Before-and-after object lists
▬▬▬

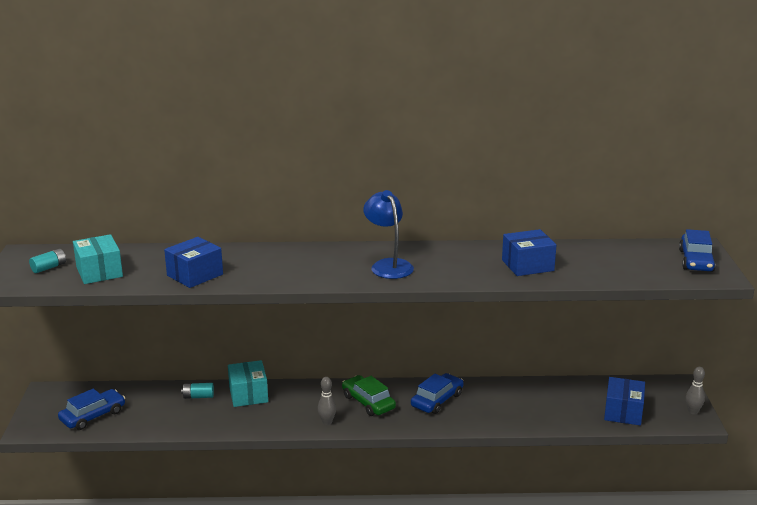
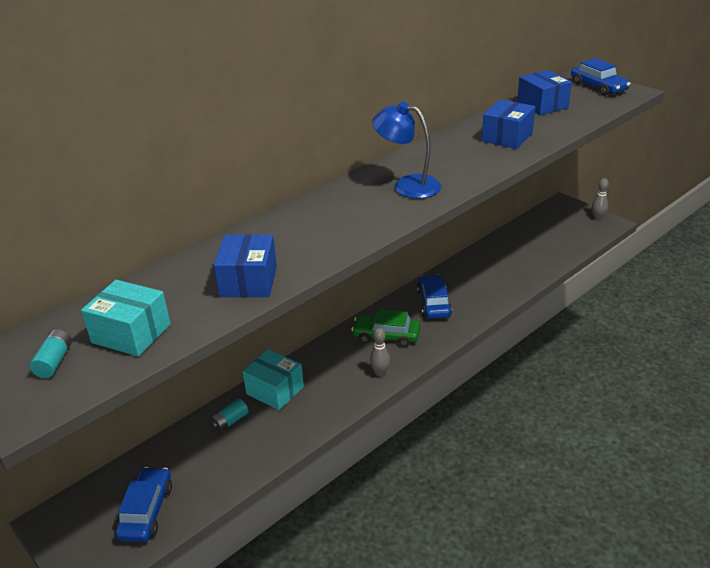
camera: 40 degrees left, 10 degrees up
blue box [604,377,645,425] -> blue box moved to [517,70,572,115]

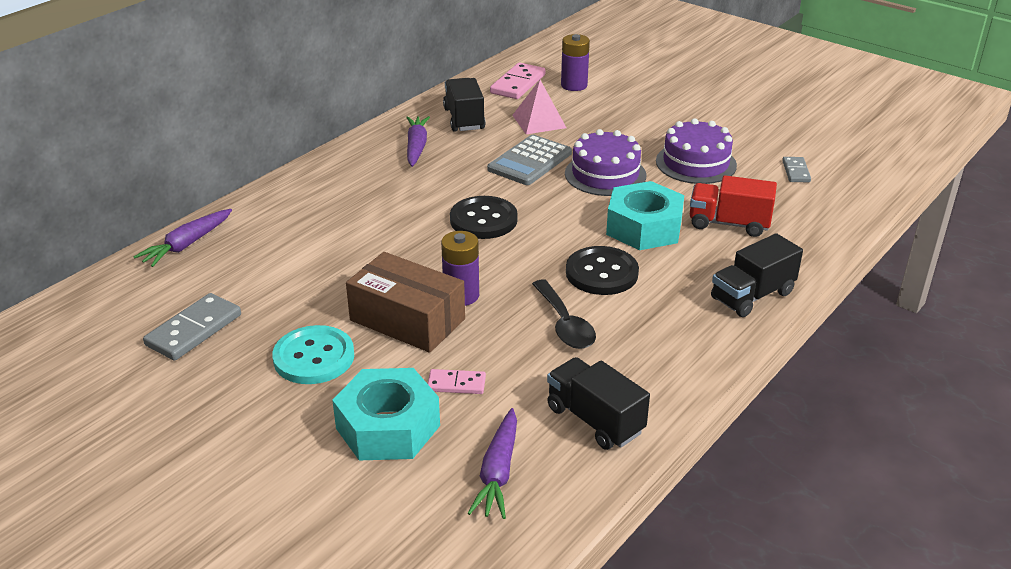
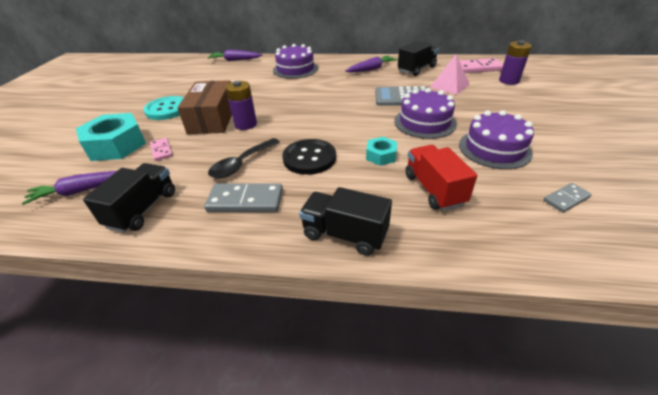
camera: 60 degrees right, 5 degrees up
grey domino [143,293,241,361] -> grey domino moved to [204,183,283,212]
black button [450,196,518,239] -> none
turquoise nut [606,181,684,250] -> turquoise nut [366,137,397,166], size x0.52
none -> purple cake [273,44,318,79]

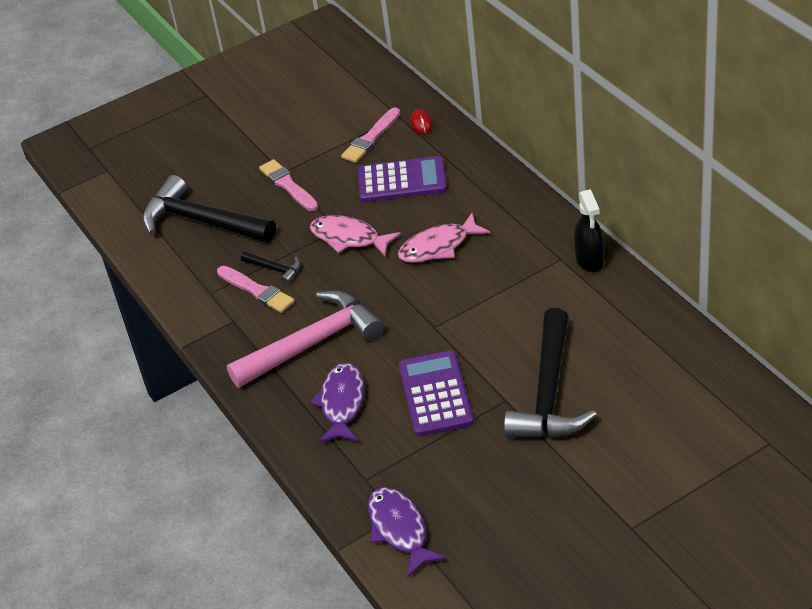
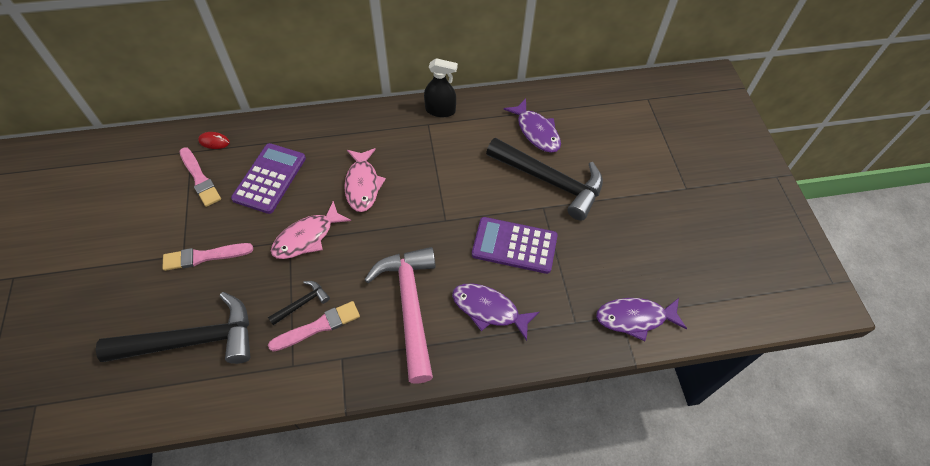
camera: 75 degrees left, 15 degrees up
black hammer [142,175,276,243] -> black hammer turned 150 degrees counterclockwise [96,292,251,364]
none -> purple fish [503,99,561,153]

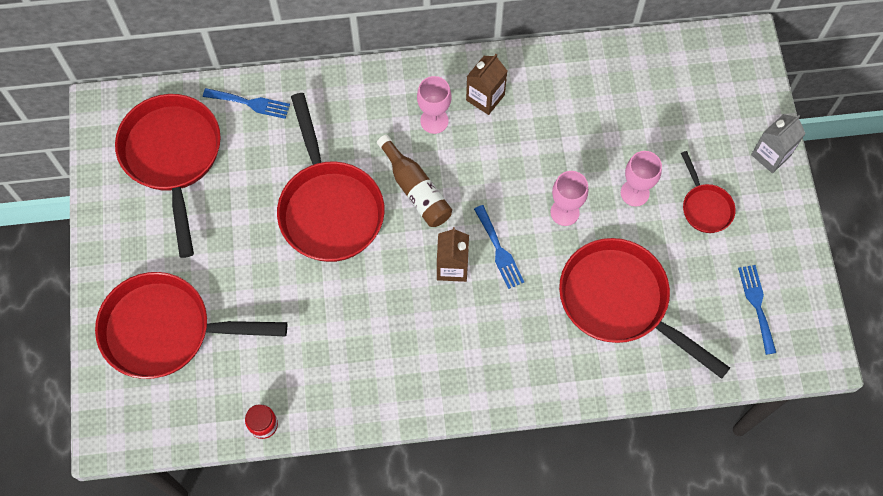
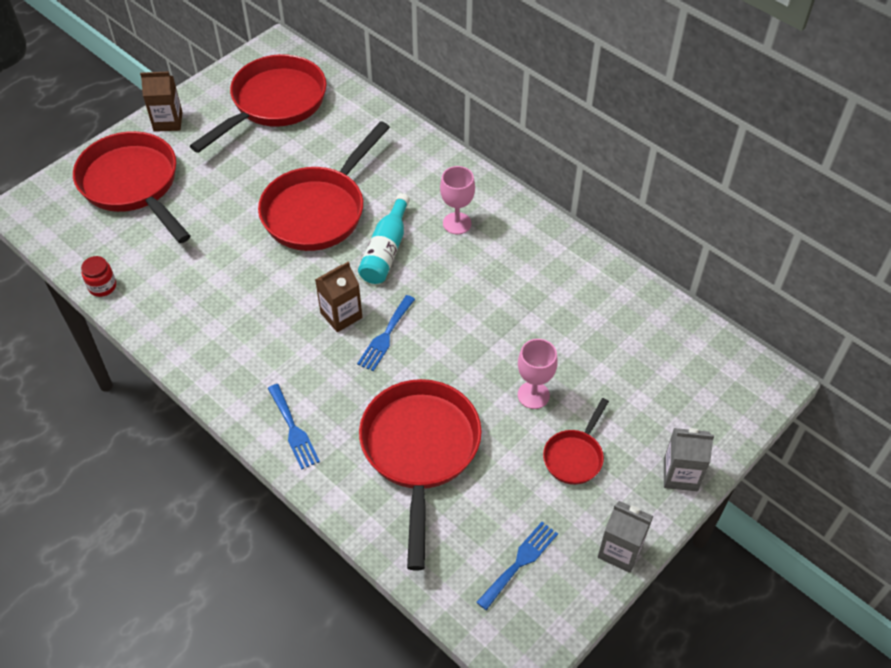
camera: 50 degrees right, 15 degrees down
blue fork [203,88,290,119] -> blue fork moved to [268,384,320,470]
brown bottle [377,135,452,227] -> turquoise bottle [358,193,410,284]
brown carton [466,54,507,115] -> brown carton moved to [140,71,183,132]
pink goblet [550,171,588,226] -> none
none -> grey carton [598,501,653,573]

▬▬▬

## WHAT TO WORK ON
Total the lines of the data that include the word "blue", and give that total as the sole response.

## OUTPUT OF THE EXERCISE
2